● **What you are asked to do**:
Please reproduce the rows from the start through the line holding "road 4 (residential): [(64,156),(155,0)]", inclusive, leaving out the pictures.

● **Listed entries**:
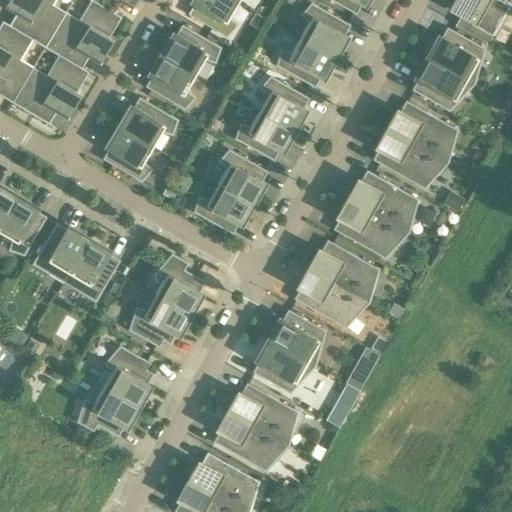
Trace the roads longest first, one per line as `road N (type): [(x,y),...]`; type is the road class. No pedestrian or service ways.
road 1 (residential): [(263,273),(417,0)]
road 2 (residential): [(129,511),(263,273)]
road 3 (residential): [(263,273),(64,156)]
road 4 (residential): [(64,156),(155,0)]
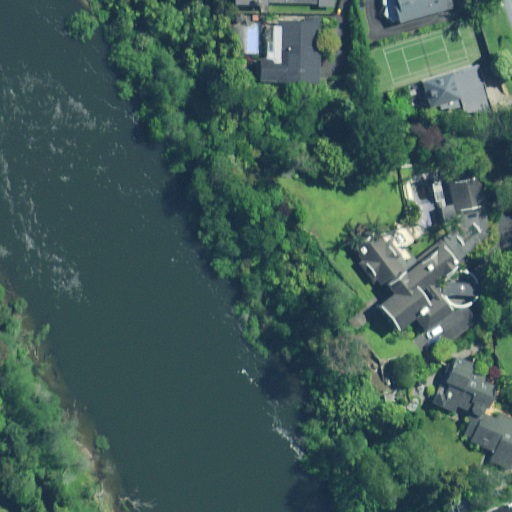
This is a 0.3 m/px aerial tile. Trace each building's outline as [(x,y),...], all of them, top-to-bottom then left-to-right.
[(383,0),(390,25),(451,9),(449,0),(383,0)] [(320,22),(278,20),(278,28),(261,27),(260,61),(258,60),(257,82),(317,85),(320,22)] [(478,67),(421,82),(410,84),(416,109),(427,106),(428,109),(439,106),(440,113),(462,107),(464,116),(489,110),(478,67)] [(451,207),(441,209),(443,220),(473,214),(472,210),(485,208),(481,187),(478,176),(447,182),(451,207)] [(430,282),(487,238),(473,220),(416,264),(411,258),(405,263),(389,243),(386,245),(375,230),(352,248),(357,255),(361,259),(355,264),(371,285),(374,282),(386,297),(374,306),(394,332),(411,318),(423,333),(452,312),(440,296),(478,298),(479,284),(430,282)] [(511,469),(511,419),(497,413),(494,420),(483,415),(496,387),(467,373),(470,365),(452,357),(432,404),(452,413),(455,406),(466,411),(462,420),(470,423),(467,429),(463,438),(493,452),(489,461),(511,471),(511,469)] [(511,511),(511,503),(490,511),(489,511),(511,511)]
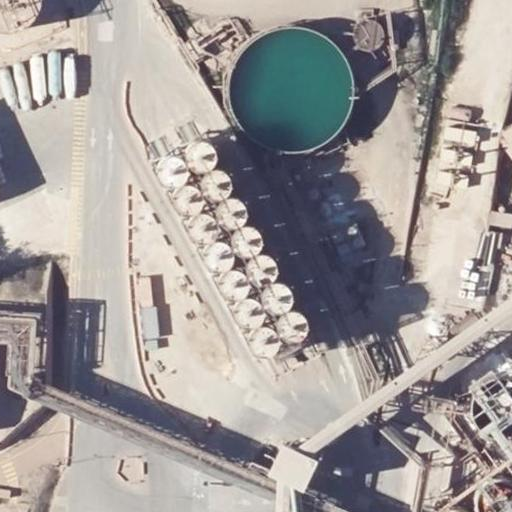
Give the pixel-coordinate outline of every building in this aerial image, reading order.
[(0,0),(0,32),(2,33),(8,33),(13,33),(19,31),(24,29),(29,26),(33,22),(36,18),(39,13),(41,8),(42,2),(42,0),(0,0)] [(369,17),(365,17),(361,19),(358,21),(356,23),(354,26),(353,30),(352,33),(353,37),(354,41),(356,44),(359,46),(362,48),(365,49),(369,50),(374,49),(377,47),(380,44),(382,42),(384,38),(385,34),(384,31),(383,27),(382,24),(379,21),(376,19),(373,18),(369,17)] [(244,47),(239,52),(236,59),(232,65),(230,72),(228,79),(228,87),(228,94),(229,101),(230,108),(233,115),(236,122),(240,128),(245,134),(251,139),(257,144),(264,147),(271,150),(278,151),(285,152),(292,152),(299,152),(306,150),(313,148),(320,145),(326,141),(331,136),(336,131),(341,125),(344,120),(348,113),(350,106),(352,99),(353,92),(353,85),(352,78),(350,71),(348,64),(345,57),(341,51),(336,46),(331,41),(325,36),(324,36),(318,32),(311,30),(304,28),(297,26),(289,26),(282,27),(275,28),(268,30),(261,33),(255,37),(249,42),(244,47)] [(511,124),(502,131),(500,143),(511,160),(511,124)] [(239,136),(180,154),(196,208),(210,204),(229,269),(251,262),(257,281),(272,277),(275,288),(293,282),(272,212),(280,210),(264,157),(247,162),(239,136)] [(484,377),(480,381),(479,381),(476,385),(474,390),(472,395),(471,400),(471,405),(471,410),(473,415),(475,420),(481,427),(485,430),(490,432),(495,434),(500,434),(505,434),(509,433),(511,432),(511,373),(508,373),(503,372),(498,372),(493,373),(489,375),(484,377)] [(266,475),(275,480),(291,487),(301,492),(316,460),(309,457),(292,450),(279,444),(266,475)] [(488,479),(484,482),(483,484),(480,487),(479,491),(478,495),(478,499),(478,503),(480,507),(482,511),(483,511),(511,511),(511,480),(508,478),(504,476),(500,476),(495,476),(491,477),(488,479)]
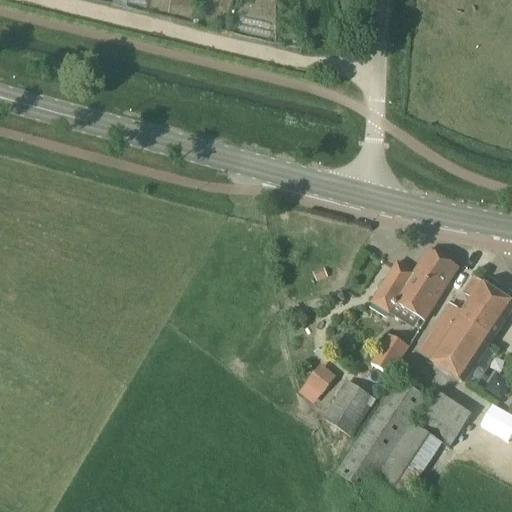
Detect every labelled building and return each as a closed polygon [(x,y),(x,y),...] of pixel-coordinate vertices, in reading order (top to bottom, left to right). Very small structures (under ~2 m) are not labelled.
[(371,305),(390,317),(397,305),(425,323),(458,269),(428,251),(402,294),(385,284),(371,305)] [(449,305),(417,354),(464,385),(511,311),(511,303),(475,279),(465,295),(472,299),(463,314),(449,305)] [(388,336),(370,365),(391,379),(410,349),(388,336)] [(314,405),(336,376),(319,363),(297,392),(314,405)] [(429,401),(399,381),(337,475),(337,476),(365,495),(373,483),(398,499),(436,441),(449,451),(472,415),(437,392),(414,427),(412,425),(429,401)] [(376,402),(346,382),(322,419),(352,439),(376,402)]
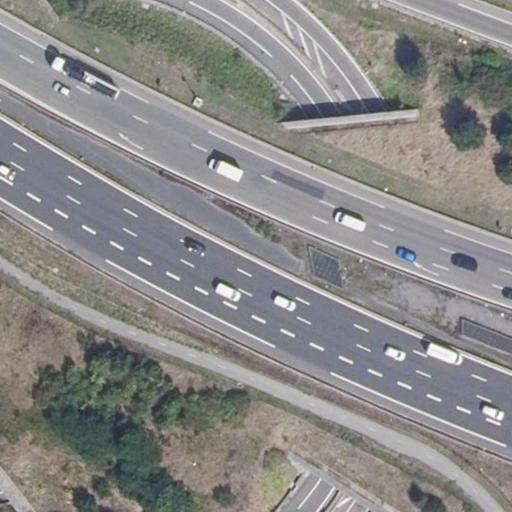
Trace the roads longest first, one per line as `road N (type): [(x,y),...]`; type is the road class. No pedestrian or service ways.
road 1 (motorway): [(205,0),(271,44),(334,115),(376,198),(386,244),(388,334),(376,388),(354,444),(308,511)]
road 2 (trunk): [(0,154),(301,322),(511,413)]
road 3 (motorway): [(361,511),(422,383),(432,312),(428,241),(403,157),(378,110),(342,58),(282,0)]
road 4 (trunk): [(511,280),(197,155),(0,49)]
road 5 (motorway): [(0,477),(356,426),(511,424)]
road 6 (motorway): [(511,240),(302,272),(149,315)]
road 7 (motorway): [(511,265),(149,315)]
road 8 (motorway): [(149,315),(0,343)]
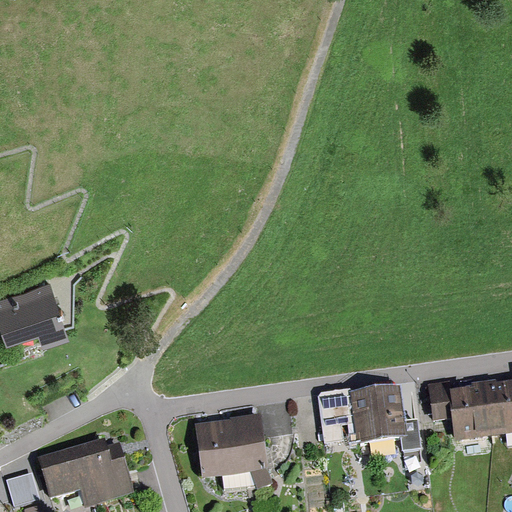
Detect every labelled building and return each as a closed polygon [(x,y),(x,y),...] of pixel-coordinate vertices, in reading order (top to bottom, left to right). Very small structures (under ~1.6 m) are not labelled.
[(43,350),(70,341),(50,284),(0,300),(0,326),(7,348),(39,337),(43,350)] [(455,440),(511,433),(511,379),(450,388),(449,381),(427,384),(433,420),(453,418),(455,440)] [(401,384),(350,391),(357,440),(358,443),(401,437),(403,451),(423,448),(419,418),(406,420),(401,384)] [(357,440),(350,391),(350,388),(323,392),(319,397),(325,444),(344,441),(344,438),(350,437),(350,441),(357,440)] [(260,417),(195,424),(202,478),(222,476),(224,488),(270,483),(260,417)] [(38,456),(51,498),(81,489),(86,507),(136,491),(120,440),(108,443),(105,436),(38,456)] [(32,473),(7,480),(15,506),(40,498),(32,473)]
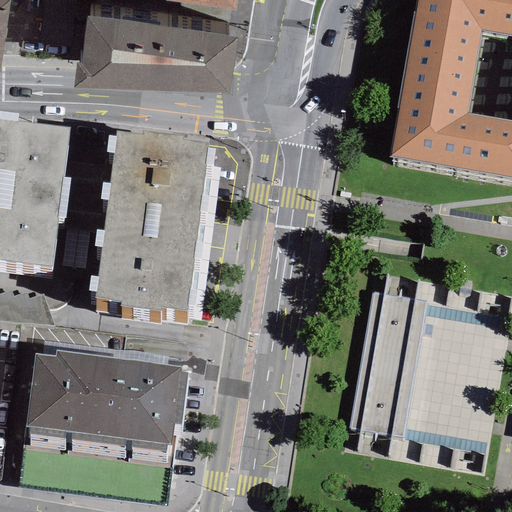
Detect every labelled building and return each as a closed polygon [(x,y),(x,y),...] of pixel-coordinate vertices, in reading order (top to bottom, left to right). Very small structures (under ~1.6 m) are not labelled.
[(0,0),(0,70),(8,0),(0,0)] [(47,0),(47,34),(74,35),(74,0),(47,0)] [(511,201),(511,6),(479,0),(422,0),(387,180),(511,201)] [(160,25),(88,14),(80,60),(75,60),(73,85),(149,87),(160,25)] [(236,36),(160,25),(149,87),(228,91),(236,36)] [(69,189),(63,188),(69,138),(15,131),(16,123),(0,121),(0,271),(51,278),(58,228),(64,229),(69,189)] [(207,158),(181,155),(181,151),(141,146),(140,150),(115,147),(115,151),(107,150),(105,168),(113,169),(109,198),(101,197),(99,214),(107,215),(103,246),(95,245),(92,262),(101,263),(97,292),(89,291),(87,306),(96,307),(94,316),(119,319),(118,321),(159,327),(160,324),(186,328),(187,319),(201,321),(219,183),(211,183),(213,163),(207,163),(207,158)] [(511,358),(511,285),(378,265),(348,455),(494,477),(511,358)] [(171,457),(174,436),(181,437),(187,385),(181,384),(181,379),(56,364),(55,369),(34,366),(25,439),(29,439),(28,447),(63,452),(64,444),(72,444),(71,452),(124,459),(125,451),(132,452),(131,460),(166,464),(167,456),(171,457)]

● **Solution below**:
Trace the roads longest first, one per line as `road N (type): [(x,y),...]`; type is the road class. No pedestrian or service ways.
road 1 (residential): [(263,273),(417,0)]
road 2 (residential): [(129,511),(263,273)]
road 3 (residential): [(263,273),(64,156)]
road 4 (residential): [(64,156),(155,0)]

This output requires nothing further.